(Change detection data)

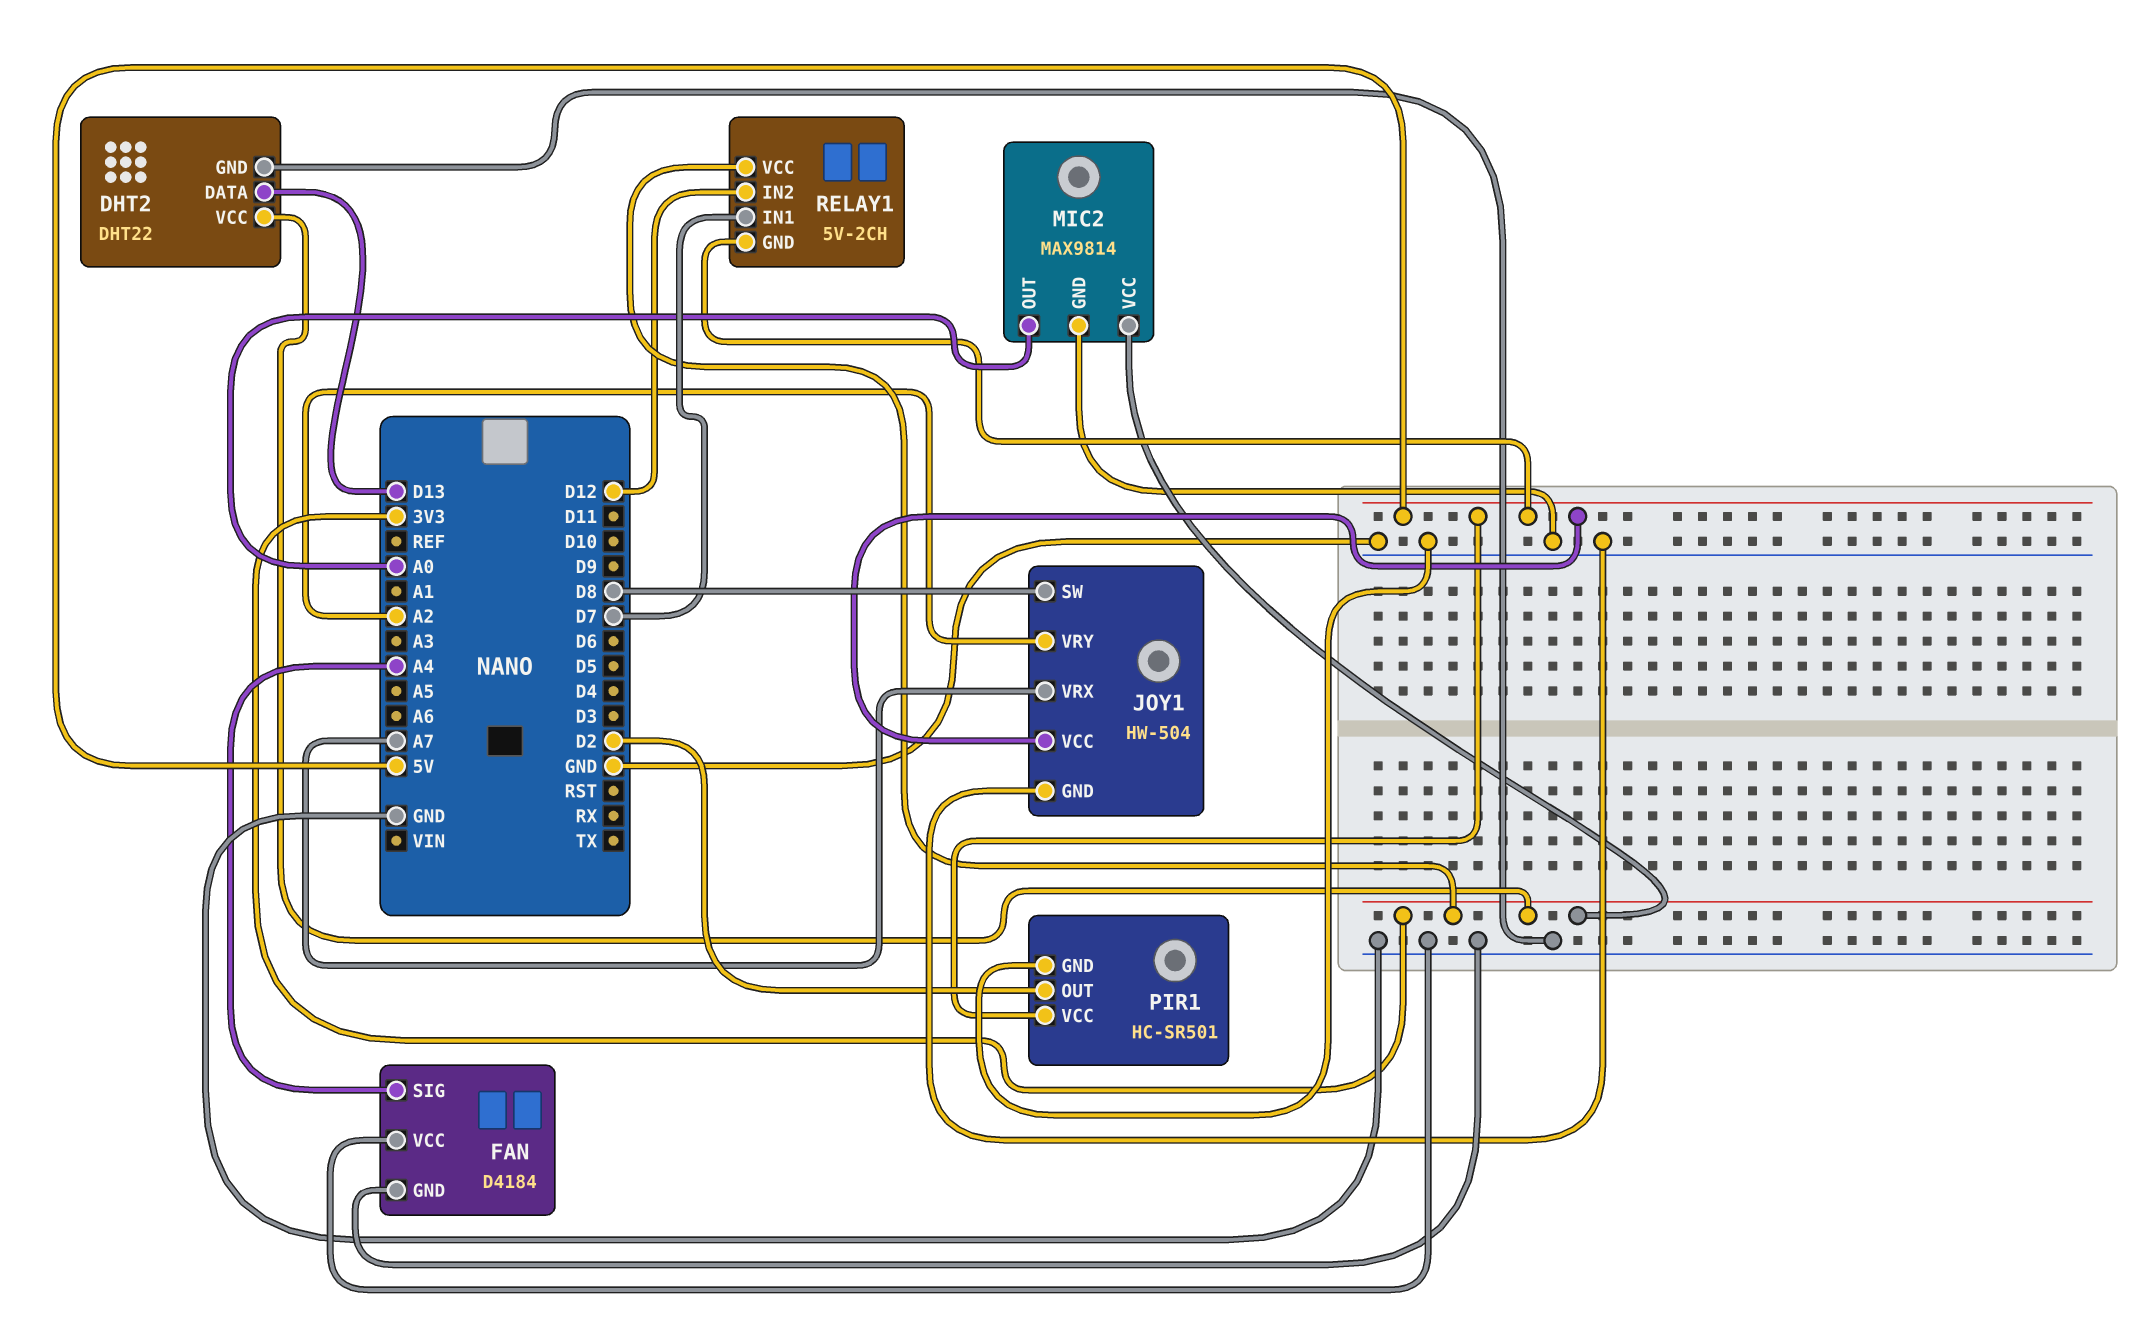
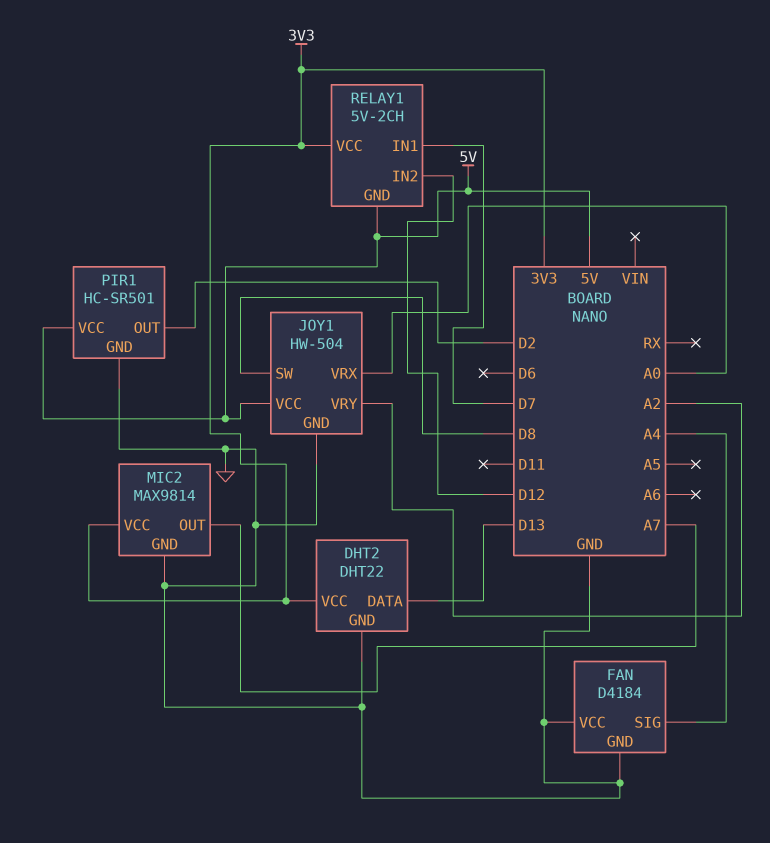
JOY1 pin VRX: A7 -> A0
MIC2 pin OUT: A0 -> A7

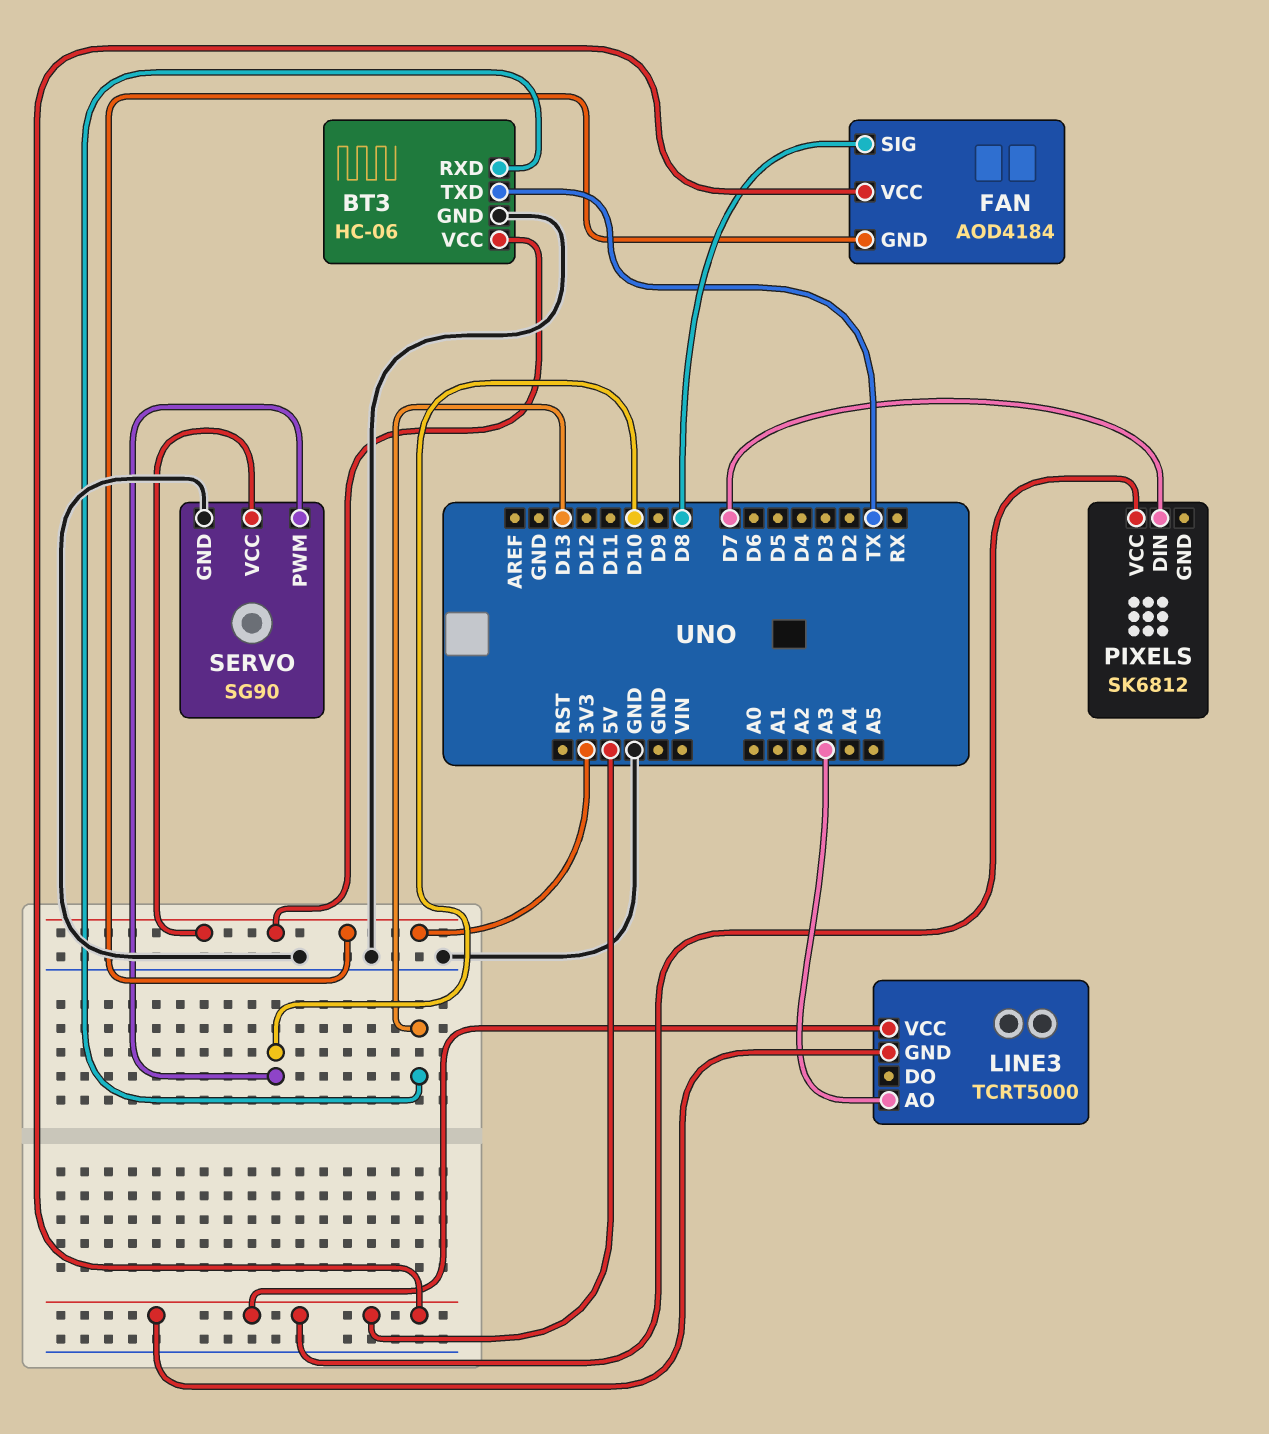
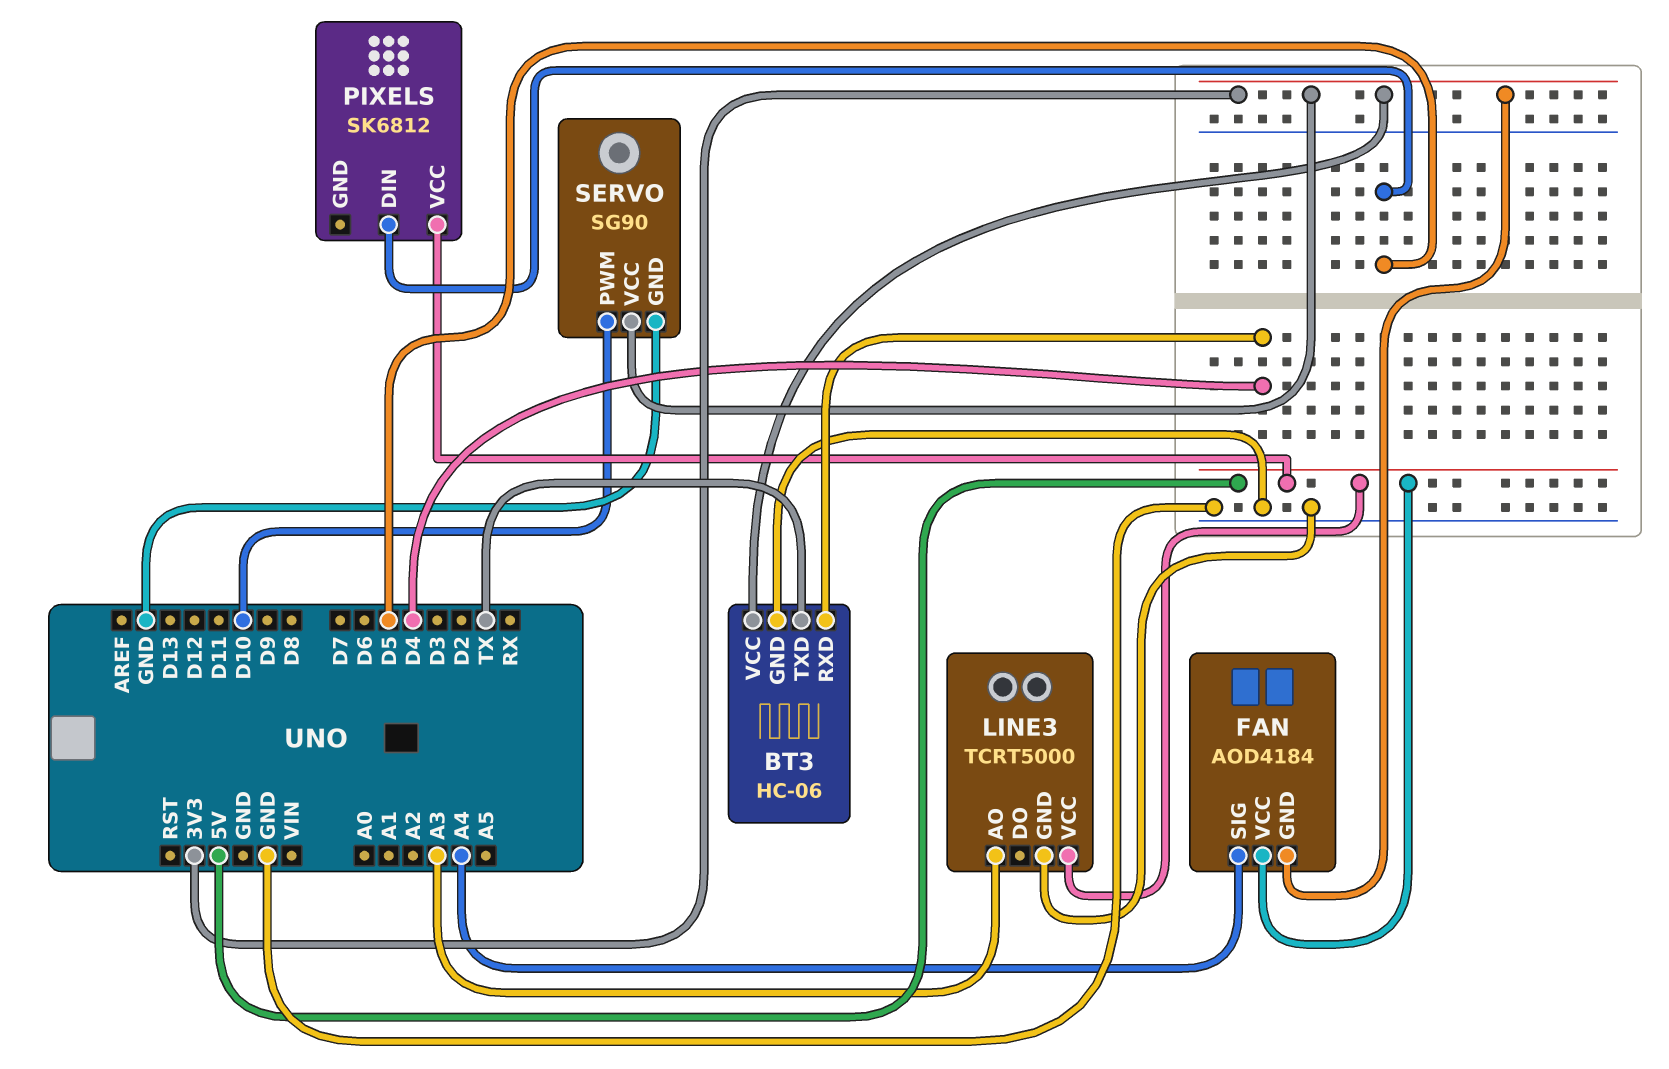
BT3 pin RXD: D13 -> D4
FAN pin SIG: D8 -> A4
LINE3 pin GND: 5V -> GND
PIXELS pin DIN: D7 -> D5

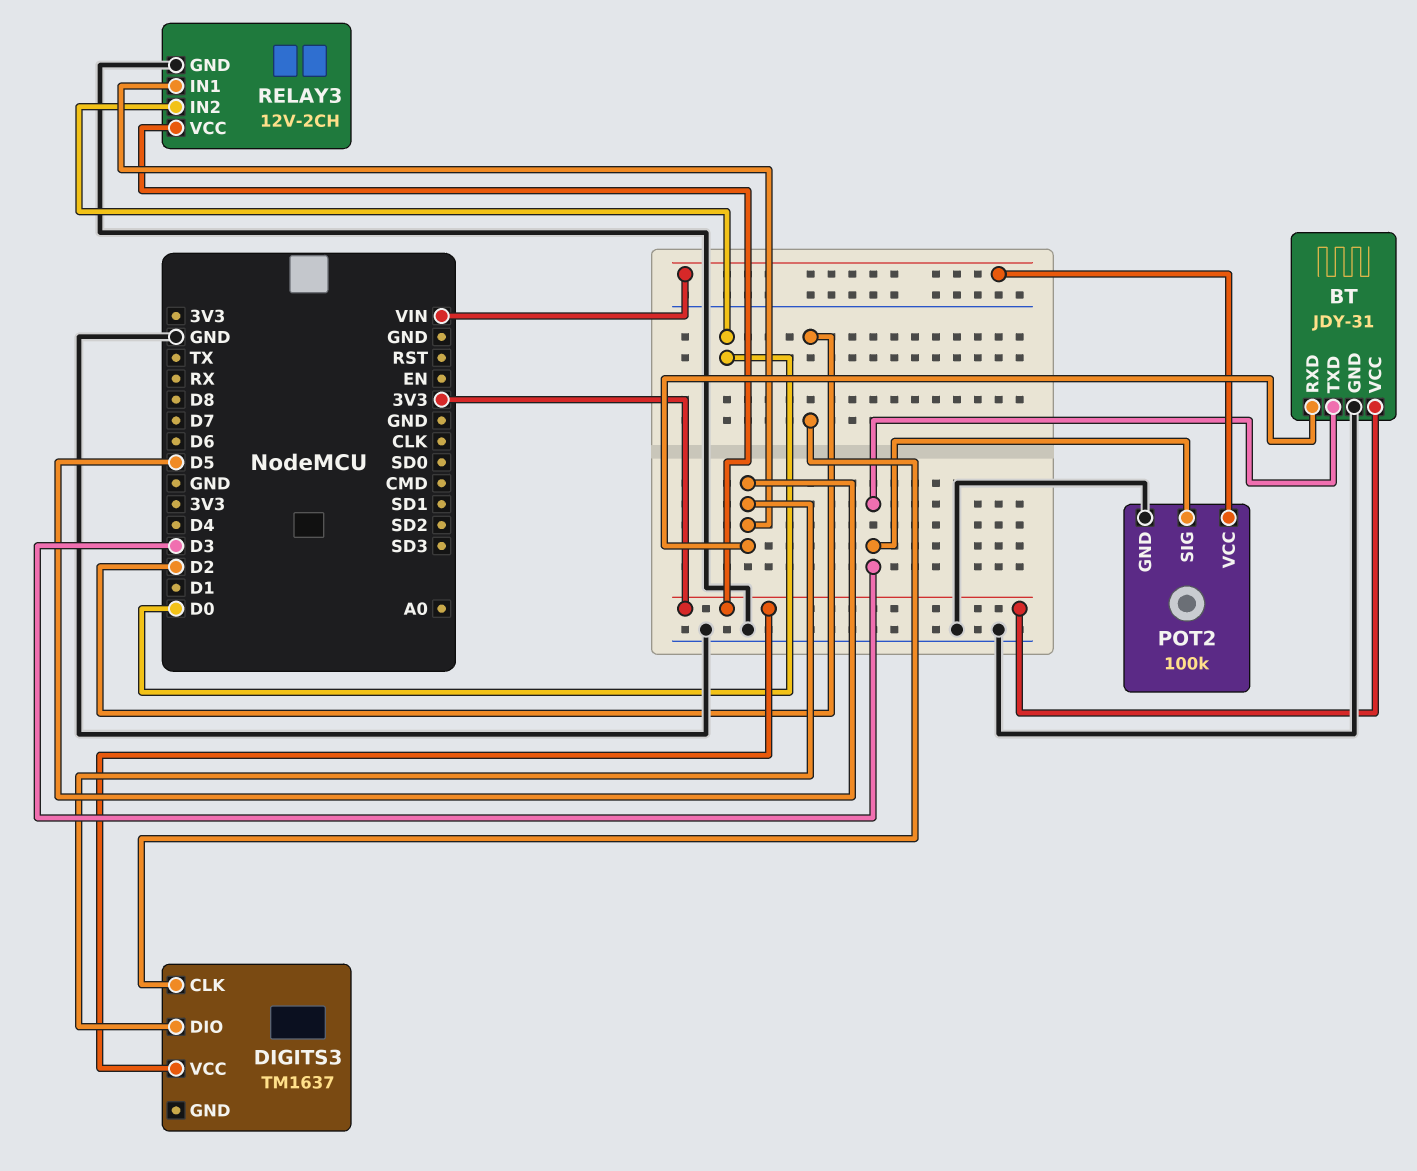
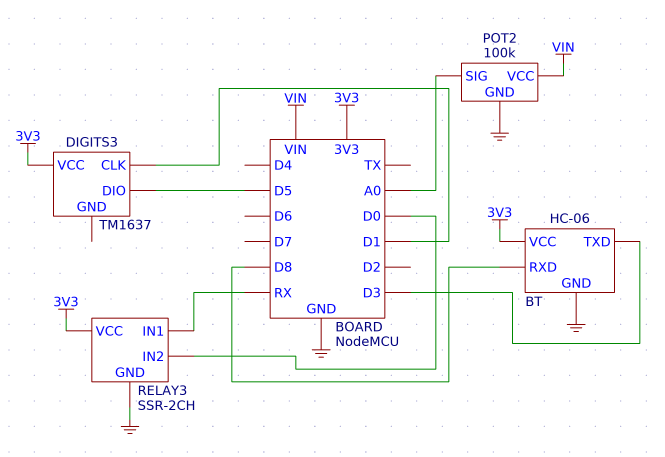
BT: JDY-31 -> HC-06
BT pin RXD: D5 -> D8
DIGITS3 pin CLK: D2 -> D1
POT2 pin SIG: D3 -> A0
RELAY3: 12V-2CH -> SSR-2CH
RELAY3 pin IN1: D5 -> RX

Task to complete =>
Repeat only the lines from the one holding "DIGITS3 pin CLK: D2 -> D1" through the last line of the data.

Reply to the exercise =>
DIGITS3 pin CLK: D2 -> D1
POT2 pin SIG: D3 -> A0
RELAY3: 12V-2CH -> SSR-2CH
RELAY3 pin IN1: D5 -> RX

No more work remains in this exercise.